- Exercise:
Tell how many lines in the data hold "green", giving that figure alone.

[Opening Supplied records section]

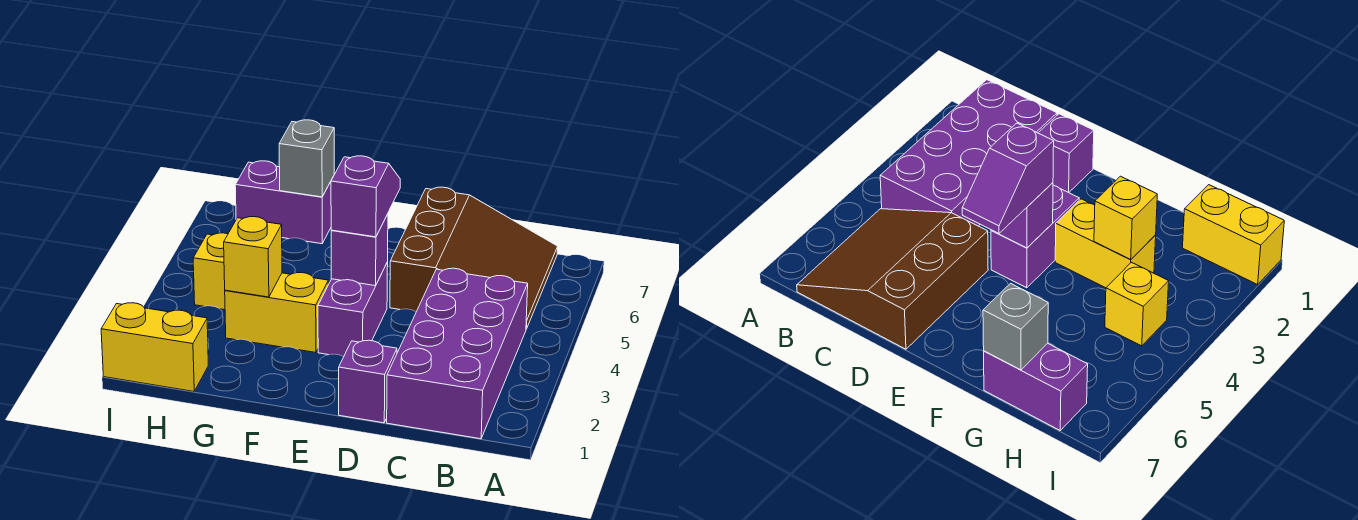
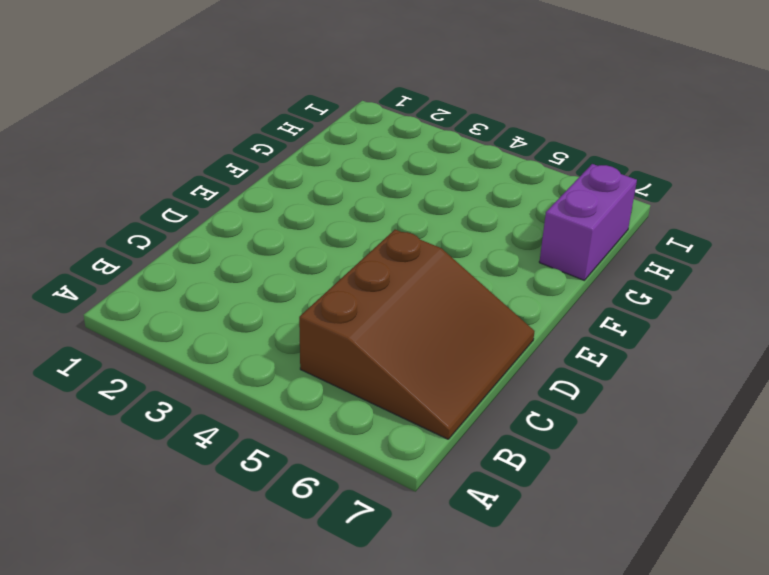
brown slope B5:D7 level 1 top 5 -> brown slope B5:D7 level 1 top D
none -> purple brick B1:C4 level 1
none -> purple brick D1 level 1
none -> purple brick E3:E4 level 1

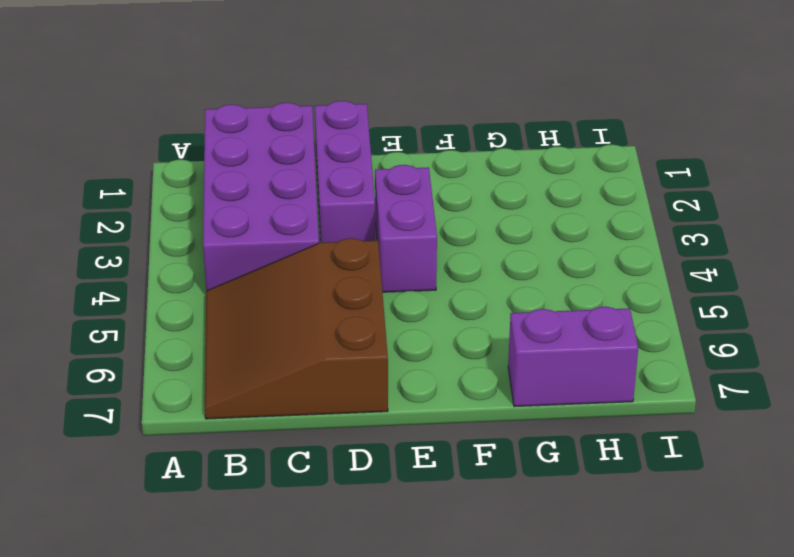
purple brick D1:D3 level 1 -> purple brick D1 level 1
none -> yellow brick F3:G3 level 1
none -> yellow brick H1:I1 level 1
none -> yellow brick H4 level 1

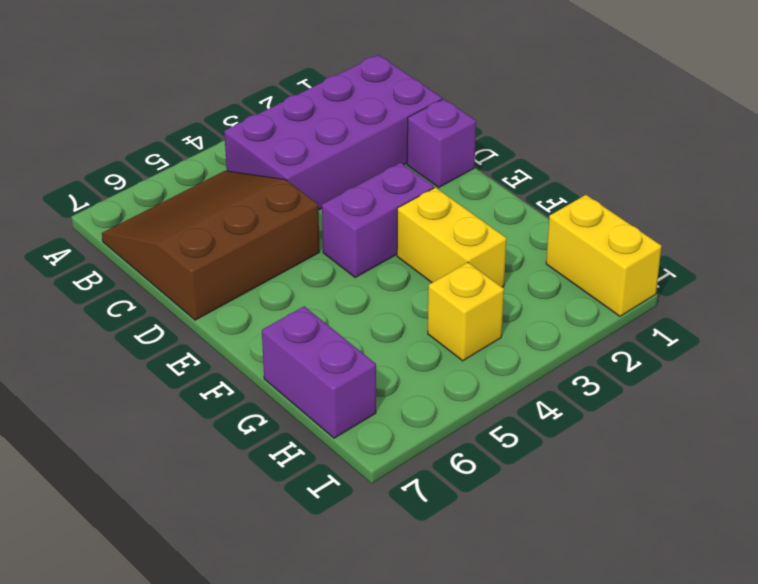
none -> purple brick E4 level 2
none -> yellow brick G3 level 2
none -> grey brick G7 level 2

[Closing Supplied records section]
[Opening Supplied records section]

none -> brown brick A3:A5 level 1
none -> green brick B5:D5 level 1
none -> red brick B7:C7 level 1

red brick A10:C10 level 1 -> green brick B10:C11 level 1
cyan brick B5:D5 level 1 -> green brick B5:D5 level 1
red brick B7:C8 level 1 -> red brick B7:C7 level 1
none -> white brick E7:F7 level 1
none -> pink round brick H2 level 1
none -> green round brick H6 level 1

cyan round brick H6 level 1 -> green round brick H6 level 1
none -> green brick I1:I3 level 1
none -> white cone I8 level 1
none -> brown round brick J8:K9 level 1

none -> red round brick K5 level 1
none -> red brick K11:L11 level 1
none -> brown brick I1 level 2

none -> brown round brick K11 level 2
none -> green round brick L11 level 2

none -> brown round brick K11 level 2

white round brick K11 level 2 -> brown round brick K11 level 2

[Closing Supplied records section]

- Task response:
7